▶ [Task requirements]
Exact copy required. Repeat the records, but keep the pictures out.

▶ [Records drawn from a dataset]
=====
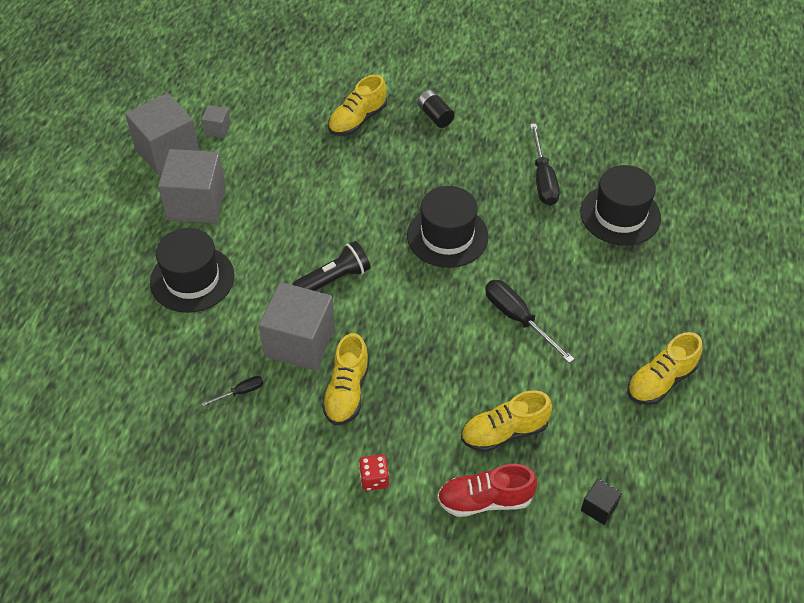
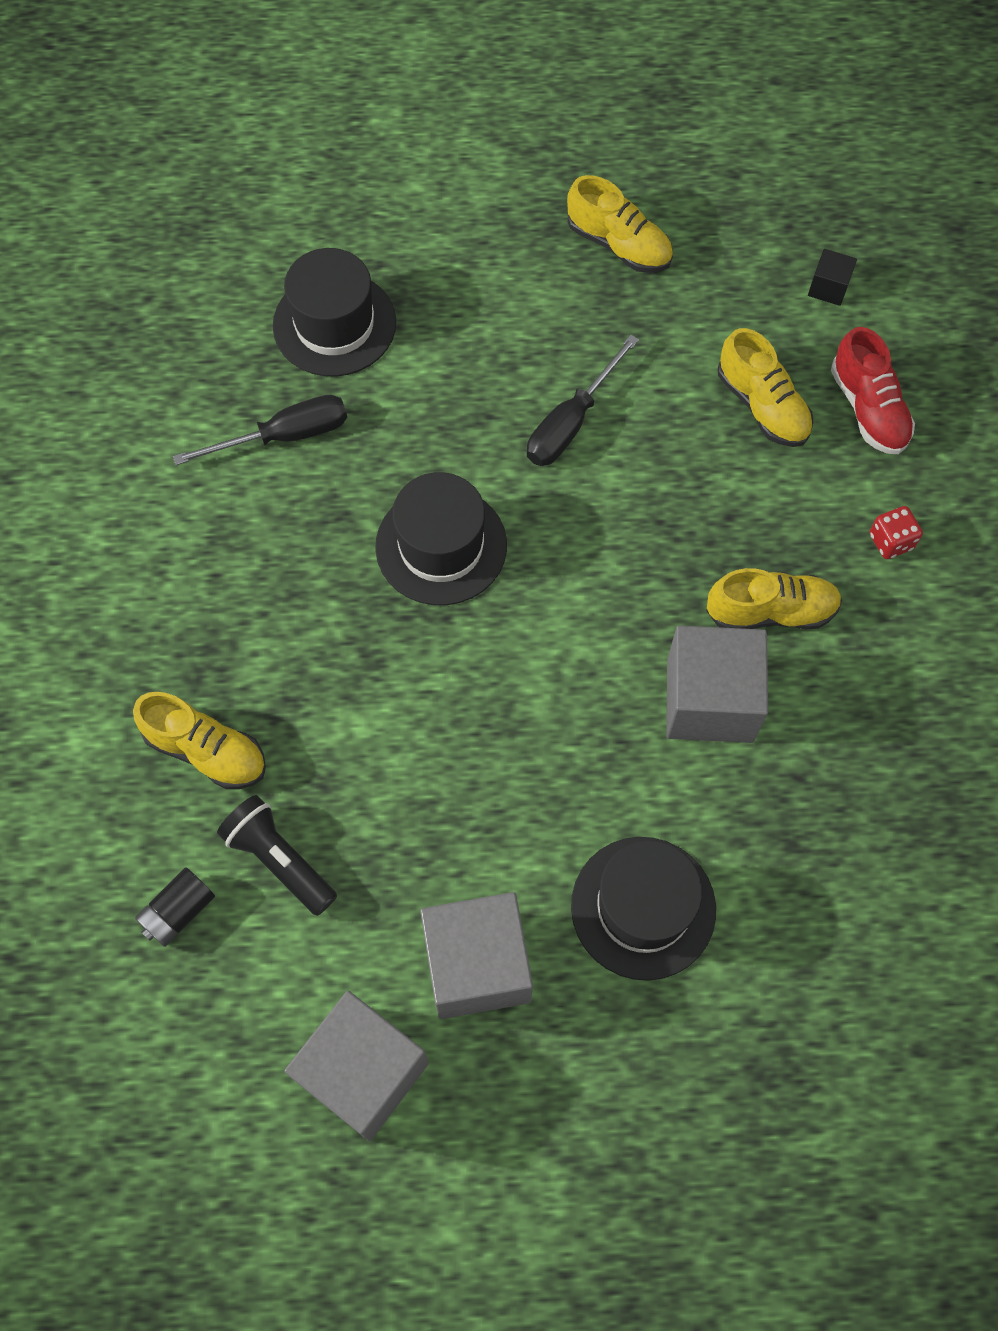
camera: 105 degrees left, 15 degrees up
(217, 129) = (283, 998): grey cube -> none
(241, 392) = (825, 755): black screwdriver -> none
(334, 279) = (575, 686): black flashlight -> black flashlight (279, 860)
(435, 116) = (170, 624): black battery -> black battery (179, 912)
=====
▶ [Response area]
camera: 105 degrees left, 15 degrees up
(217, 129) = (283, 998): grey cube -> none
(241, 392) = (825, 755): black screwdriver -> none
(334, 279) = (575, 686): black flashlight -> black flashlight (279, 860)
(435, 116) = (170, 624): black battery -> black battery (179, 912)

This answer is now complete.